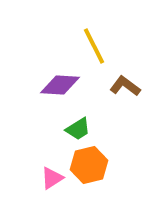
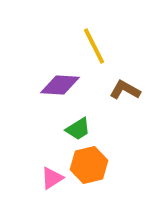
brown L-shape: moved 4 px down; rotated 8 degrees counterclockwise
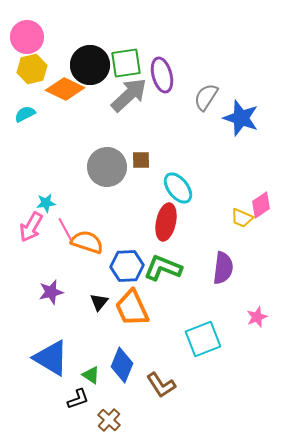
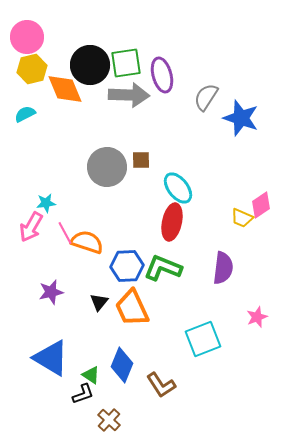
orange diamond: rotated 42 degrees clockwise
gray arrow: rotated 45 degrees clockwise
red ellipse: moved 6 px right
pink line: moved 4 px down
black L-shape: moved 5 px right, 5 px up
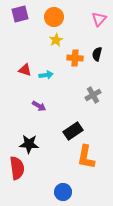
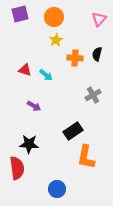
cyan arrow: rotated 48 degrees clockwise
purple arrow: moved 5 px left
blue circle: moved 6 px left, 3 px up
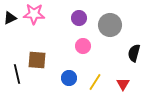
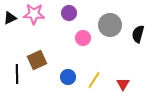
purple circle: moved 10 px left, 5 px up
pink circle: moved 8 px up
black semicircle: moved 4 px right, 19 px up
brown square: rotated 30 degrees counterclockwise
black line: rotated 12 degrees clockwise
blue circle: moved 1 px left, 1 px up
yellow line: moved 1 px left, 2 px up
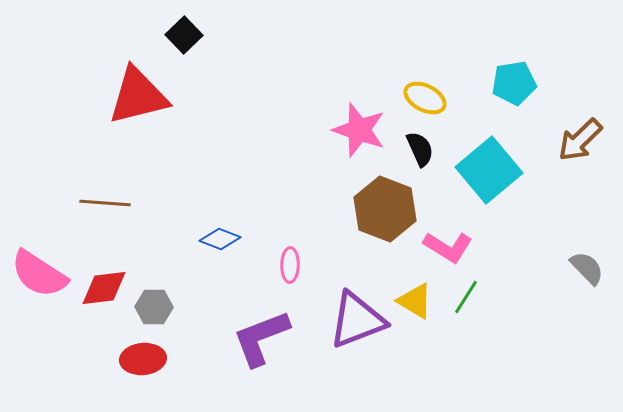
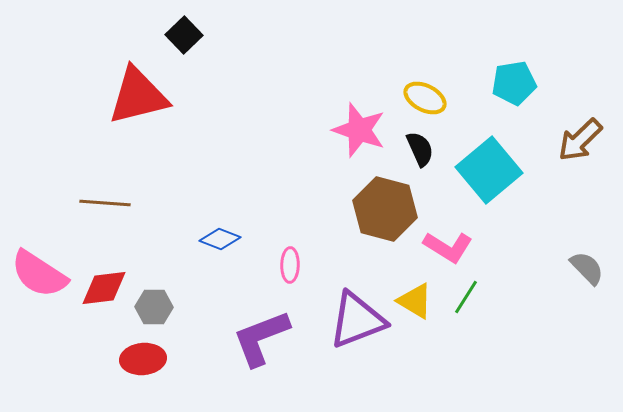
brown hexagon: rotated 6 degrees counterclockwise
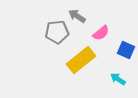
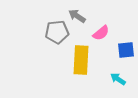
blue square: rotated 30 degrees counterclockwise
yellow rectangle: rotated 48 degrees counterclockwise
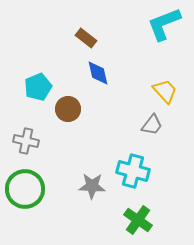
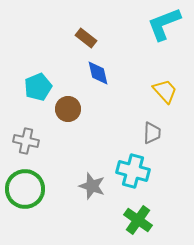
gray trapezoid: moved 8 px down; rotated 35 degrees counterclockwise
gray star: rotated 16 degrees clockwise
——
- **Instructions for the task**
Take the line that contains "black L-shape: moved 5 px right, 5 px up" and every line after it to the end of the records above; quote them exactly, leaving out the pictures.

- **Response to the task**
black L-shape: moved 5 px right, 5 px up
cyan arrow: rotated 48 degrees clockwise
purple arrow: moved 5 px left
blue circle: moved 6 px left, 3 px up
purple circle: moved 10 px left, 5 px up
pink circle: moved 8 px up
black semicircle: moved 4 px right, 19 px up
brown square: rotated 30 degrees counterclockwise
black line: rotated 12 degrees clockwise
blue circle: moved 1 px left, 1 px up
yellow line: moved 1 px left, 2 px up
brown hexagon: rotated 6 degrees counterclockwise
blue square: rotated 30 degrees counterclockwise
yellow rectangle: rotated 48 degrees counterclockwise
gray trapezoid: moved 8 px down; rotated 35 degrees counterclockwise
gray star: rotated 16 degrees clockwise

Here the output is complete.